What is required
Give all of the data below again exactly, and drop the images.

Extracted entries
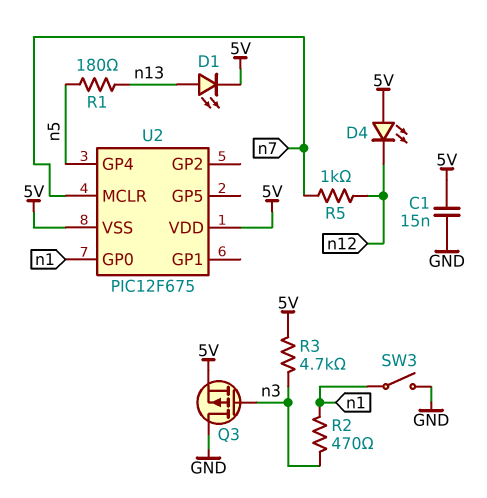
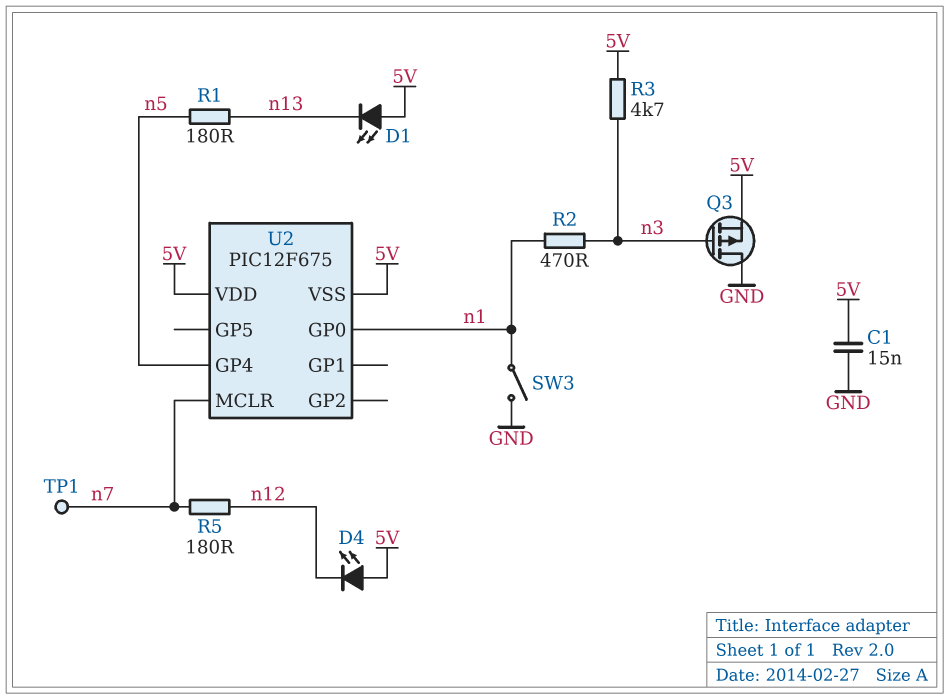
D1: LED (A n13, K 5V) -> LED (A 5V, K n13)
R5: 1k (n7, n12) -> 180 (n7, n12)
TP1: none -> test point (n7)

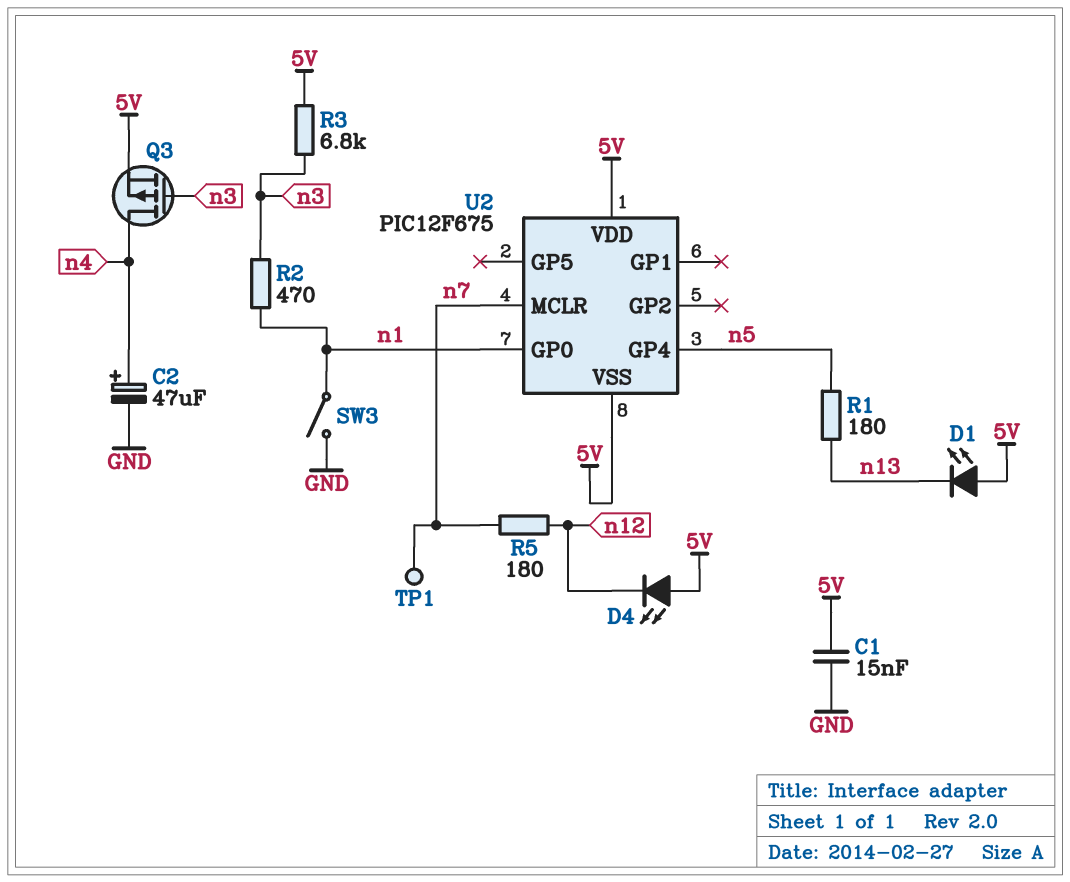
C2: none -> 47uF (plus n4, minus GND)
Q3: PMOS (G n3, D GND, S 5V) -> PMOS (G n3, D n4, S 5V)
R3: 4.7k (5V, n3) -> 6.8k (5V, n3)

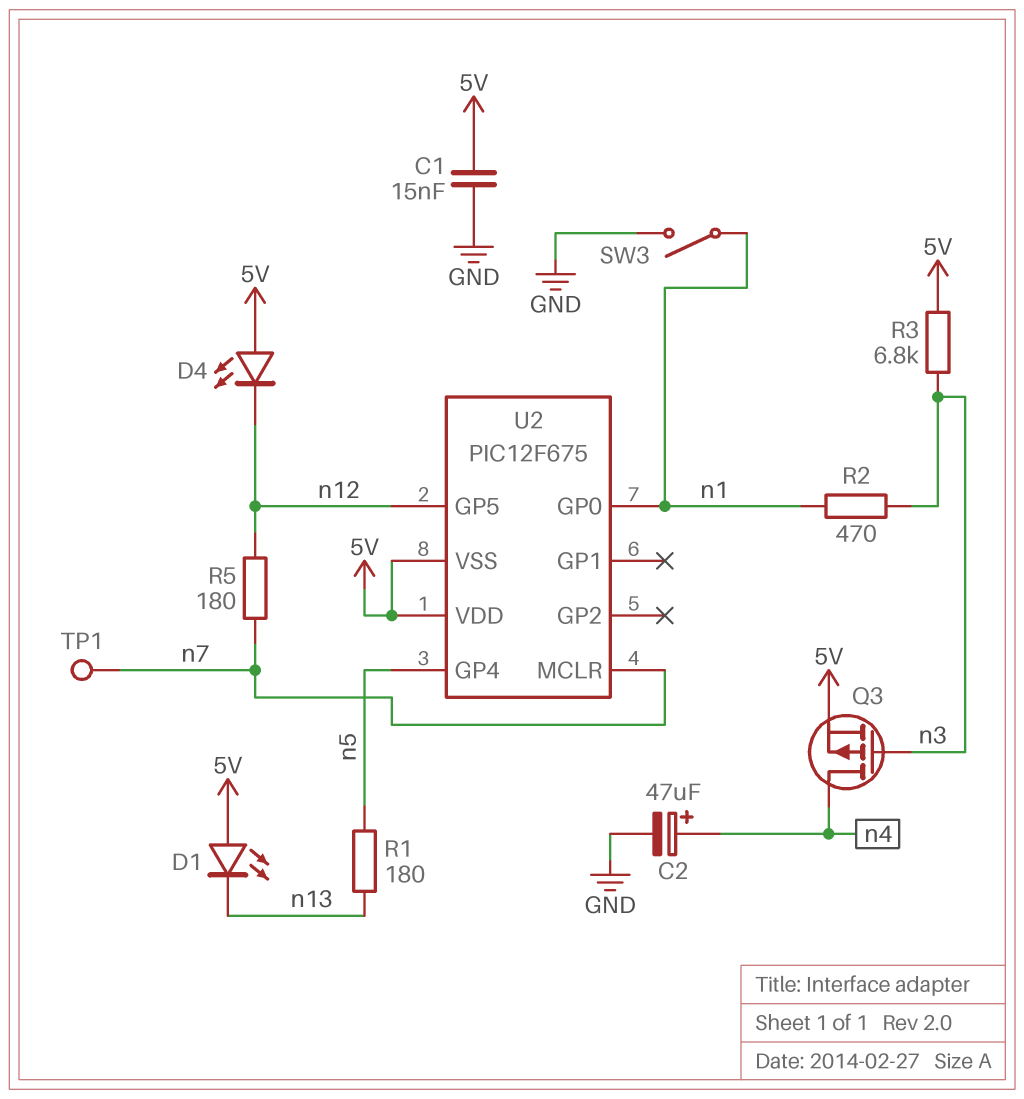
U2 pin GP5: none -> n12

Exercise response
D1: LED (A n13, K 5V) -> LED (A 5V, K n13)
R5: 1k (n7, n12) -> 180 (n7, n12)
TP1: none -> test point (n7)

C2: none -> 47uF (plus n4, minus GND)
Q3: PMOS (G n3, D GND, S 5V) -> PMOS (G n3, D n4, S 5V)
R3: 4.7k (5V, n3) -> 6.8k (5V, n3)

U2 pin GP5: none -> n12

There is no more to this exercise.